(Work instructions): Look over the material for the string "purple". Copy every line where it turns up.

(Information supplied):
- - - - -

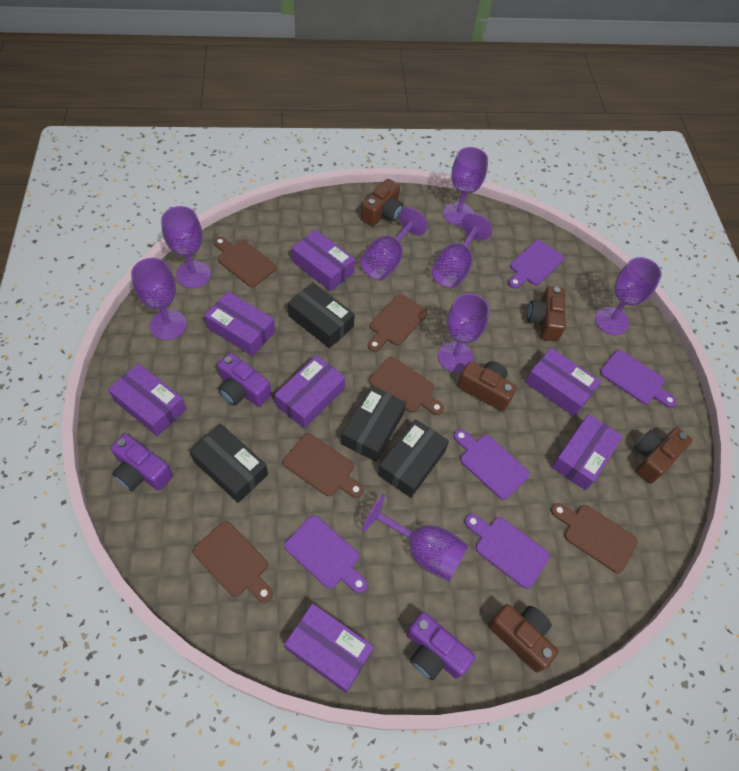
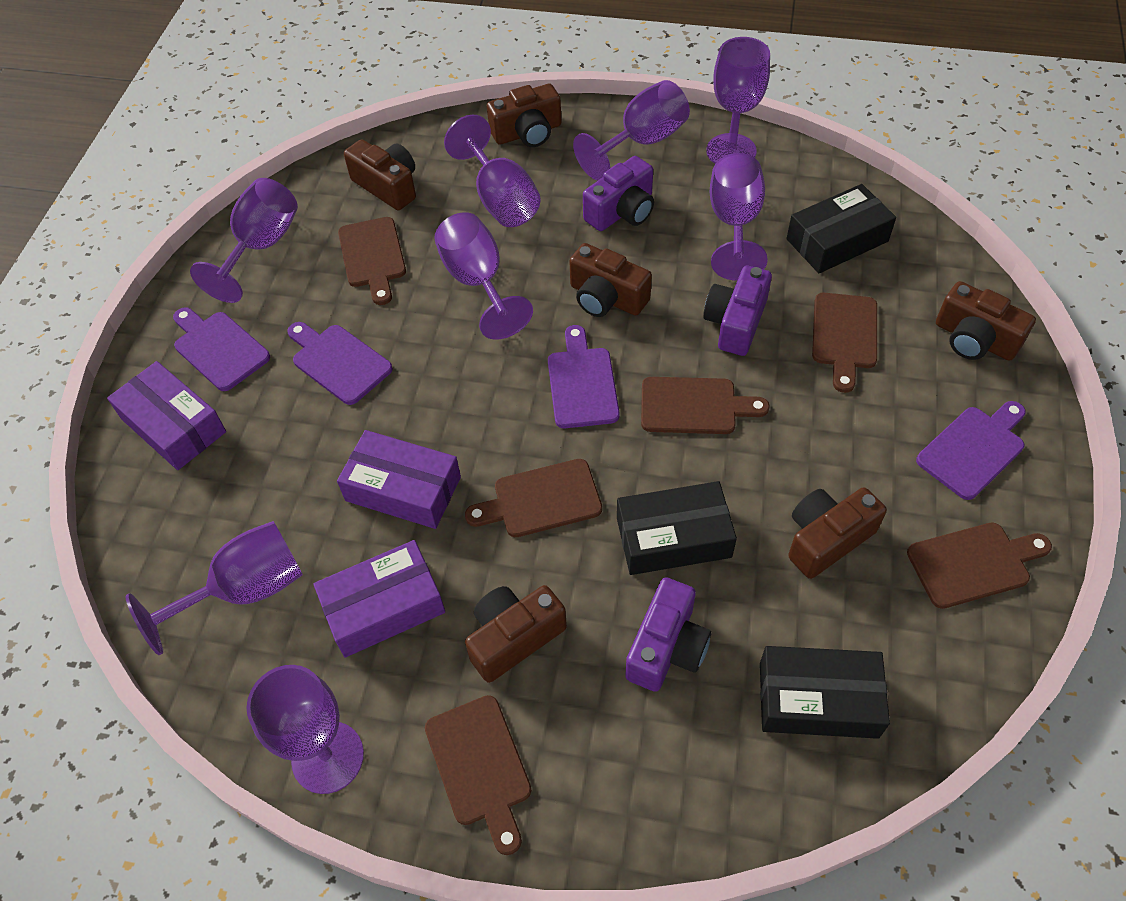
black box: 4 -> 3
brown camera: 5 -> 6
purple box: 7 -> 3
purple cutting board: 5 -> 4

- - - - -

(Task response):
purple box: 7 -> 3
purple cutting board: 5 -> 4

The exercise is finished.